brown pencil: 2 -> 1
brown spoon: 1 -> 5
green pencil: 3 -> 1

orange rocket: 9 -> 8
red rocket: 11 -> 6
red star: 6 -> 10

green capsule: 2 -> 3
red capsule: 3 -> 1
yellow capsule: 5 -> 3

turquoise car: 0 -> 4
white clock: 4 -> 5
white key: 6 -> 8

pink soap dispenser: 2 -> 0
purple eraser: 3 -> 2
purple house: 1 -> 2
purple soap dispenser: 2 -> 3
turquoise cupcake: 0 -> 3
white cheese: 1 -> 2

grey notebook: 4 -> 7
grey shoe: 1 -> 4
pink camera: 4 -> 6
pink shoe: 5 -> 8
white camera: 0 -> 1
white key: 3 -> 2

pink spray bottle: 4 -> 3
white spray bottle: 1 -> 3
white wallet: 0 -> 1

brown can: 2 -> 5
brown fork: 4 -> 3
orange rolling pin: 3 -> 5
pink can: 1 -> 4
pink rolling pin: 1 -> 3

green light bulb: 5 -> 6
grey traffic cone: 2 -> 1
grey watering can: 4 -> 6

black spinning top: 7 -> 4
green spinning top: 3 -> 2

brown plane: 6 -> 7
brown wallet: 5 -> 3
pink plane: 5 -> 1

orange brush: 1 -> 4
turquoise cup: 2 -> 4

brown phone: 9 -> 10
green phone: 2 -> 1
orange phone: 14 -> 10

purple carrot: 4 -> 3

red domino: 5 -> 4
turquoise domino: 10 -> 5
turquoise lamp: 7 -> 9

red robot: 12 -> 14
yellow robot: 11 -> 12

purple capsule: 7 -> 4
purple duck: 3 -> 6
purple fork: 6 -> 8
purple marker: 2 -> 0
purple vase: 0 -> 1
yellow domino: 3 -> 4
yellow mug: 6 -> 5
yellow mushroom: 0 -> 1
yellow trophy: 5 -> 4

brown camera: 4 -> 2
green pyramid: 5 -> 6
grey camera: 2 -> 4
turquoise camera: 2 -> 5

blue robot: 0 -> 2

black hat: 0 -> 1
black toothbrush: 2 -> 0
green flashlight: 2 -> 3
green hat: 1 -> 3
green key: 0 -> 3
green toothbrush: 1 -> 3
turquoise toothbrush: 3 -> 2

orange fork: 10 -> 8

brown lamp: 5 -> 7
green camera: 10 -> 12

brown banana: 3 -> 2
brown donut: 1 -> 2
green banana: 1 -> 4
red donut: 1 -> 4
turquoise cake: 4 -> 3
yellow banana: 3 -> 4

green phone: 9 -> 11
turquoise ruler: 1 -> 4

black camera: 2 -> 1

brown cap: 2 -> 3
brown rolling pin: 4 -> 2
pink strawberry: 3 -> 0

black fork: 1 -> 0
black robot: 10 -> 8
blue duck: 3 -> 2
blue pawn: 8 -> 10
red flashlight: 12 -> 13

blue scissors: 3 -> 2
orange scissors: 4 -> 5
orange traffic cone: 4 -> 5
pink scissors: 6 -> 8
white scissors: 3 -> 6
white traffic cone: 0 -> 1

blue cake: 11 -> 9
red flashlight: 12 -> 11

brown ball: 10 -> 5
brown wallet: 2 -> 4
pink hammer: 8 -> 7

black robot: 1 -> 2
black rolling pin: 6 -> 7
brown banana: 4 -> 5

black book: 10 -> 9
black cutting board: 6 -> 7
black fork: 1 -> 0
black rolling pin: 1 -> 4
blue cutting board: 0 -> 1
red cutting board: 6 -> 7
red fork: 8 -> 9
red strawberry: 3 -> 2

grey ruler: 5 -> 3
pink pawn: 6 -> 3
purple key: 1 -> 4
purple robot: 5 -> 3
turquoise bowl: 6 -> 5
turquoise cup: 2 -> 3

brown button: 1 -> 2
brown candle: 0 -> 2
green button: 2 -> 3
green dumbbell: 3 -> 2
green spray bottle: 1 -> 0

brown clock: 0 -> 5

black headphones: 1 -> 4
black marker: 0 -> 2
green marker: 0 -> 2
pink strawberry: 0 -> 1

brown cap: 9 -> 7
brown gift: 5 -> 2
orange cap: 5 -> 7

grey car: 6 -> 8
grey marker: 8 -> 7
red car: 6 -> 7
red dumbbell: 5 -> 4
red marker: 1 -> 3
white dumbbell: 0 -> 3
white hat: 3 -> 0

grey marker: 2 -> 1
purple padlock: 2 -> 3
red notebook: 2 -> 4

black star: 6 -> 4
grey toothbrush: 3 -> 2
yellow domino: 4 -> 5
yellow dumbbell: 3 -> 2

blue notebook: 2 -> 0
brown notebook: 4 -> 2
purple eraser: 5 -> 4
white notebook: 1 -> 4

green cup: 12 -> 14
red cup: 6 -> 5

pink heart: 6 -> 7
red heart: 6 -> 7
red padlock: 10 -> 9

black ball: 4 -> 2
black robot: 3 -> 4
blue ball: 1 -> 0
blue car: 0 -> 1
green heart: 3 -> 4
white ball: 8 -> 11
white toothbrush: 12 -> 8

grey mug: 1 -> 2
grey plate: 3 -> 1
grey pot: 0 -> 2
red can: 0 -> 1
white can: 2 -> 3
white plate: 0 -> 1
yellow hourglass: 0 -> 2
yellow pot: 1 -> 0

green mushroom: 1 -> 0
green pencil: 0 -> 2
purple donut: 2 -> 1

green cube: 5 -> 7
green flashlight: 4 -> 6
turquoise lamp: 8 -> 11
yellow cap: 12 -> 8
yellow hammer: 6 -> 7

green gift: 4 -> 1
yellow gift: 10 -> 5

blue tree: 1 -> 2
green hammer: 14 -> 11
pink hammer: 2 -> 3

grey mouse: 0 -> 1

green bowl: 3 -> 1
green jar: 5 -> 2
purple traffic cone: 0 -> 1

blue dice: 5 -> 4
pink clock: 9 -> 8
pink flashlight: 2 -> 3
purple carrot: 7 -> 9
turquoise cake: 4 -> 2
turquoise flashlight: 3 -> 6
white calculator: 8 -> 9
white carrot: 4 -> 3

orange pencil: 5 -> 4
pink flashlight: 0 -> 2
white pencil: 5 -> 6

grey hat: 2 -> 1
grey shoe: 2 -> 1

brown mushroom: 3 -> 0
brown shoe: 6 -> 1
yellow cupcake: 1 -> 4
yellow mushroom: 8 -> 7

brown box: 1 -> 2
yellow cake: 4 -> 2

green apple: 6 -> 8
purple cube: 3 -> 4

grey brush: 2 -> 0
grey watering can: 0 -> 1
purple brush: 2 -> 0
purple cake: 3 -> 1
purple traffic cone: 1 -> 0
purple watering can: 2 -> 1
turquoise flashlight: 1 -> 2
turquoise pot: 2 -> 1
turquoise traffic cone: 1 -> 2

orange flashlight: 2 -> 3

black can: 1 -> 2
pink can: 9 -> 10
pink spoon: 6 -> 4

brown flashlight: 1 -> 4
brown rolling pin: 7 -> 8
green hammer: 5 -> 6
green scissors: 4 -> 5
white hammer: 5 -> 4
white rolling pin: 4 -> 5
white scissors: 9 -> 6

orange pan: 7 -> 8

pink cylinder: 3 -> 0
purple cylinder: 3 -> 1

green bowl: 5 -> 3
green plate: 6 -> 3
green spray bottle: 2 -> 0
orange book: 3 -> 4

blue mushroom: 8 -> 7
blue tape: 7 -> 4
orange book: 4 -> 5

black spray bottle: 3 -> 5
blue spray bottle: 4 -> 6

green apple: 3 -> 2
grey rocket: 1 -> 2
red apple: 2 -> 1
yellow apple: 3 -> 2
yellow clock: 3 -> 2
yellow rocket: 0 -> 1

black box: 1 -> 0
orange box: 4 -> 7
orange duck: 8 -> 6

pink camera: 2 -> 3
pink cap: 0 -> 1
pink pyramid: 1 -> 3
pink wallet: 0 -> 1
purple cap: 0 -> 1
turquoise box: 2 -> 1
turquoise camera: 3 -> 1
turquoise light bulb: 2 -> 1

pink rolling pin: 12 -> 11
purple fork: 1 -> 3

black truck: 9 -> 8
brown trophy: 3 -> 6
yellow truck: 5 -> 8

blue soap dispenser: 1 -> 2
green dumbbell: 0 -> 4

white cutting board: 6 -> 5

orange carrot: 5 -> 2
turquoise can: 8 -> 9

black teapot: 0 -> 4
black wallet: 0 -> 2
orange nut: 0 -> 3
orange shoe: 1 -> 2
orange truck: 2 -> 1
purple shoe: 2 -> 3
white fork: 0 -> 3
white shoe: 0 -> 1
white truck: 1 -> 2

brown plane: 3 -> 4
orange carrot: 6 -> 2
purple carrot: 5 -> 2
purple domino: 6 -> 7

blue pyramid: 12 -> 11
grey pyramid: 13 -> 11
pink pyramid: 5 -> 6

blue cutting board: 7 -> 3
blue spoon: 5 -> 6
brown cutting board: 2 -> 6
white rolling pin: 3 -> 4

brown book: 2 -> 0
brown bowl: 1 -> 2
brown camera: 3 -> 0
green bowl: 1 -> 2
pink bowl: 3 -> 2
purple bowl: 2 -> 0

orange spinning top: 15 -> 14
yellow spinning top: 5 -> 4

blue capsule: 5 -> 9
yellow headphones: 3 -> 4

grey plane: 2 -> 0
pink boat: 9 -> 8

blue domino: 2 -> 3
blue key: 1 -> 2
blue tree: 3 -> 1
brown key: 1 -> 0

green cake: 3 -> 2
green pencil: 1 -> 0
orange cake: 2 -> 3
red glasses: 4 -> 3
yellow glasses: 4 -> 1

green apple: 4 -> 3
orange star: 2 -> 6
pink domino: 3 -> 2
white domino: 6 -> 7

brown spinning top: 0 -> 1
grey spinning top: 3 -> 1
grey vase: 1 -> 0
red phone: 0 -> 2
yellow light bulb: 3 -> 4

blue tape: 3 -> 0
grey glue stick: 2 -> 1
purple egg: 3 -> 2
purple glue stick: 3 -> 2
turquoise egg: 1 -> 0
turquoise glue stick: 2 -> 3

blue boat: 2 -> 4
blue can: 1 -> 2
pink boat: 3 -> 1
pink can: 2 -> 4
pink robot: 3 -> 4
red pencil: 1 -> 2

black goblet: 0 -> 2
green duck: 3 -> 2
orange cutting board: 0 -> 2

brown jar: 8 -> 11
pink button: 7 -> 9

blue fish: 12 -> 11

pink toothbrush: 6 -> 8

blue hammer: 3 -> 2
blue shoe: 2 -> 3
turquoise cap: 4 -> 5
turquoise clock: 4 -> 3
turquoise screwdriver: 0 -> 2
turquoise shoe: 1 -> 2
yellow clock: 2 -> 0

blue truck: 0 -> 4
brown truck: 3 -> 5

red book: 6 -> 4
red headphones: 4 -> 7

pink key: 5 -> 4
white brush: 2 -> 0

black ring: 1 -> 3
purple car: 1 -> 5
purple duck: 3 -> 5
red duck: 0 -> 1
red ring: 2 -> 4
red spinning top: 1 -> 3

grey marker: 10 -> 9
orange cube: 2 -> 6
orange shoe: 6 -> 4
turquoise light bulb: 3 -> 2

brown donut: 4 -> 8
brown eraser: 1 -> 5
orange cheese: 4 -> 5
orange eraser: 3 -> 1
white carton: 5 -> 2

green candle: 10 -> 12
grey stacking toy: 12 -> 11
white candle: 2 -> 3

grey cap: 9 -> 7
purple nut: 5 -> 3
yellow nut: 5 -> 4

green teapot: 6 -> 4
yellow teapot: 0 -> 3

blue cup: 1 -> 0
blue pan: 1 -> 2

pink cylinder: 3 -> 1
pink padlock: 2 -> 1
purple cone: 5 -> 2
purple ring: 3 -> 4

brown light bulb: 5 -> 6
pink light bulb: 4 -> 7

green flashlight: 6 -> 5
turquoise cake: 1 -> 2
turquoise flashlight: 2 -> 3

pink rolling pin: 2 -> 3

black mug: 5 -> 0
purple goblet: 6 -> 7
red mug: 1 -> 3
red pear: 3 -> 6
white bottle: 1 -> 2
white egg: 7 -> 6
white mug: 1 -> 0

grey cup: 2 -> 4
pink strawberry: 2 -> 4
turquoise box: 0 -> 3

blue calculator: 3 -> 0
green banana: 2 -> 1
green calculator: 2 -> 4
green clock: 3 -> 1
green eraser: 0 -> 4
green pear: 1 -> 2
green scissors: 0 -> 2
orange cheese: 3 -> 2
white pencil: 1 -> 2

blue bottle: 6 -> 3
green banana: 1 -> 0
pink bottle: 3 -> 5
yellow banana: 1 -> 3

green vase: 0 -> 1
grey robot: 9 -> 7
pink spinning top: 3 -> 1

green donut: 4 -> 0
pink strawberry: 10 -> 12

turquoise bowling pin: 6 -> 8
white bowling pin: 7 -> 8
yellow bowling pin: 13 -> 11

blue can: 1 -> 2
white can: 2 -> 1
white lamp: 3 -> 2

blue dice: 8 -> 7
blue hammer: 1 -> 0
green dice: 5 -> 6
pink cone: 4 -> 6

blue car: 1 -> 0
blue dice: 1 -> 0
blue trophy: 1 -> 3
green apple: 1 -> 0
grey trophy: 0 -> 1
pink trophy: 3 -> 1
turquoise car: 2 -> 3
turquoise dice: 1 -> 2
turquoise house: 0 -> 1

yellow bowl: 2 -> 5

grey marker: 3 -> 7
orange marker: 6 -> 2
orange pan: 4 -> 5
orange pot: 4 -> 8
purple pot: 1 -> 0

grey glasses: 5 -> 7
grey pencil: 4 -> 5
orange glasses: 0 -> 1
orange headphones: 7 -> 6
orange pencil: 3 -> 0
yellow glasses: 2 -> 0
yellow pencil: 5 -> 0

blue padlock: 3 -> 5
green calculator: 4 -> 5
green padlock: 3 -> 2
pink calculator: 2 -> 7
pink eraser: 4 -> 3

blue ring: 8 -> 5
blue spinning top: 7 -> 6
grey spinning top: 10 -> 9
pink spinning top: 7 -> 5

- [Your task] Transcribe exactly, and only, the lines that extend from the one containing "orange headphones: 7 -> 6" to the end of the records above, inclusive of both.

- [Task result]
orange headphones: 7 -> 6
orange pencil: 3 -> 0
yellow glasses: 2 -> 0
yellow pencil: 5 -> 0

blue padlock: 3 -> 5
green calculator: 4 -> 5
green padlock: 3 -> 2
pink calculator: 2 -> 7
pink eraser: 4 -> 3

blue ring: 8 -> 5
blue spinning top: 7 -> 6
grey spinning top: 10 -> 9
pink spinning top: 7 -> 5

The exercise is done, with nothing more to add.